*** Opening Data for review ***

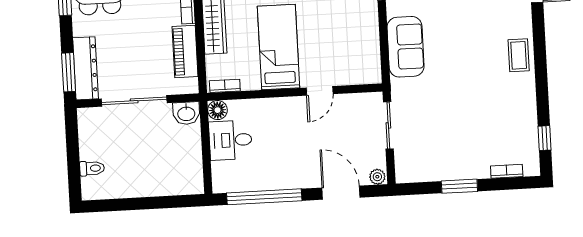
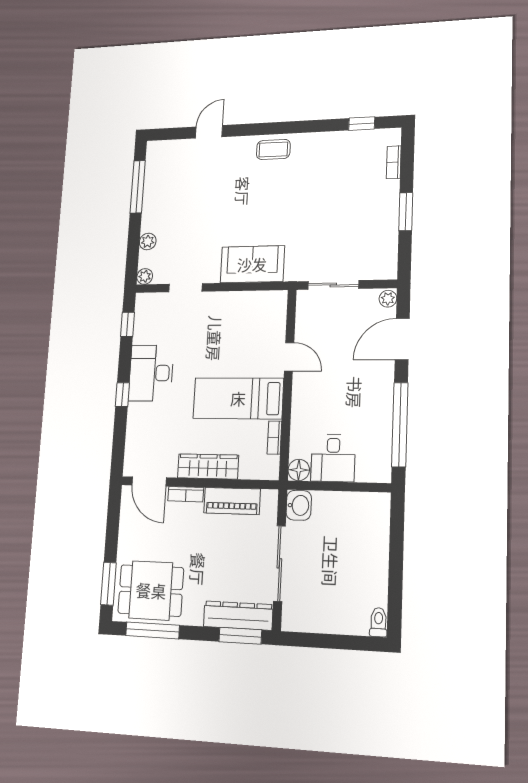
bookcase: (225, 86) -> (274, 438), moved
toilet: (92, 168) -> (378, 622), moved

*** Closing Data for review ***
*** Opening Data for review ***

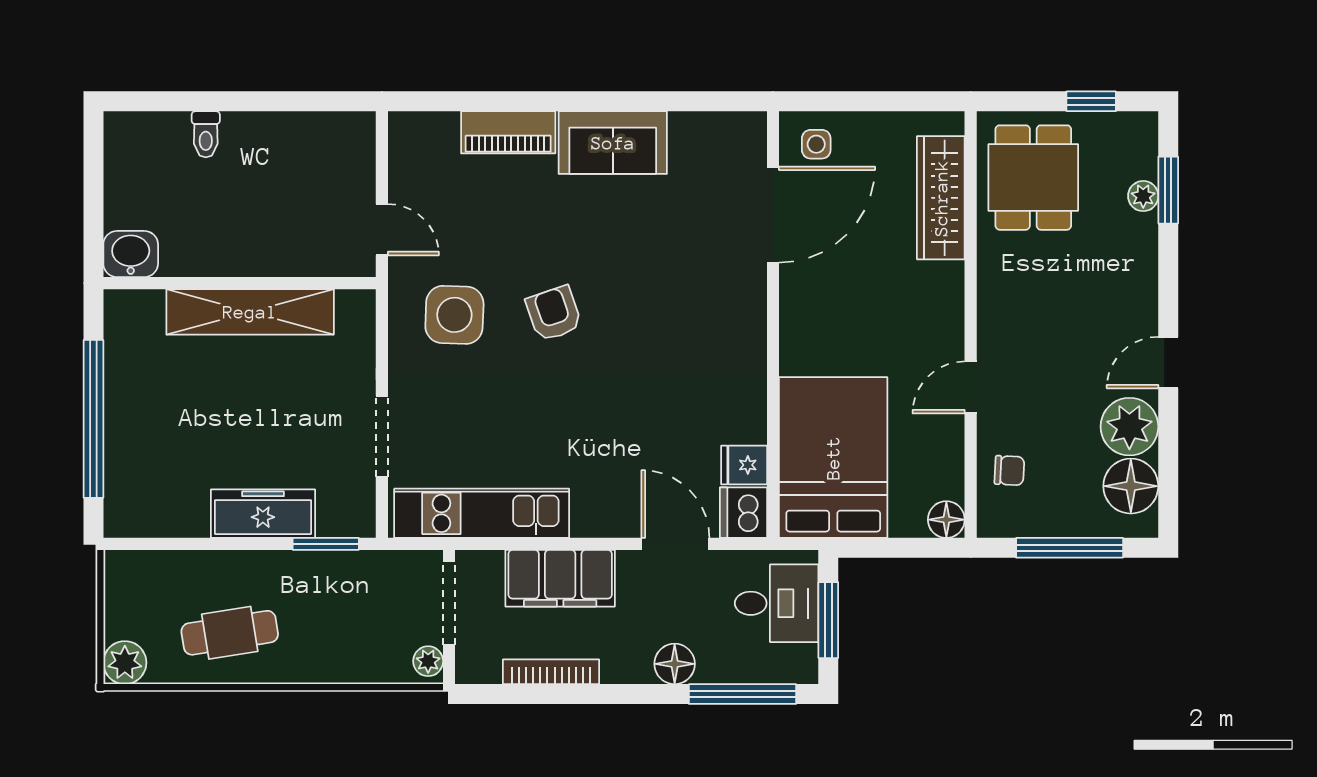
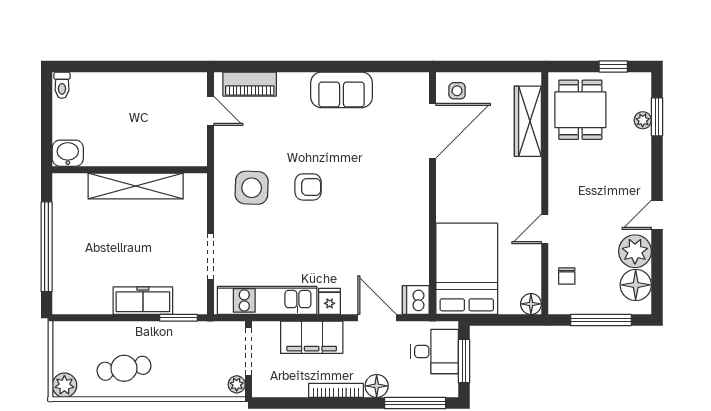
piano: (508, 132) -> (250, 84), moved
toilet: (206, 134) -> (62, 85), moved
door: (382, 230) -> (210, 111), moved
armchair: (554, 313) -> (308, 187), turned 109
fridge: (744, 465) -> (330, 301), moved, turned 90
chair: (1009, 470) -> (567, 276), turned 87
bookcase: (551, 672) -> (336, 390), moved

*** Closing Data for review ***

**Task to carry out:** Retype exactly the lines above, from the one with "bookcase: (225, 86) -> (274, 438), moved" through the one with "toilet: (92, 168) -> (378, 622), moved", inclusive.

**Task response:**
bookcase: (225, 86) -> (274, 438), moved
toilet: (92, 168) -> (378, 622), moved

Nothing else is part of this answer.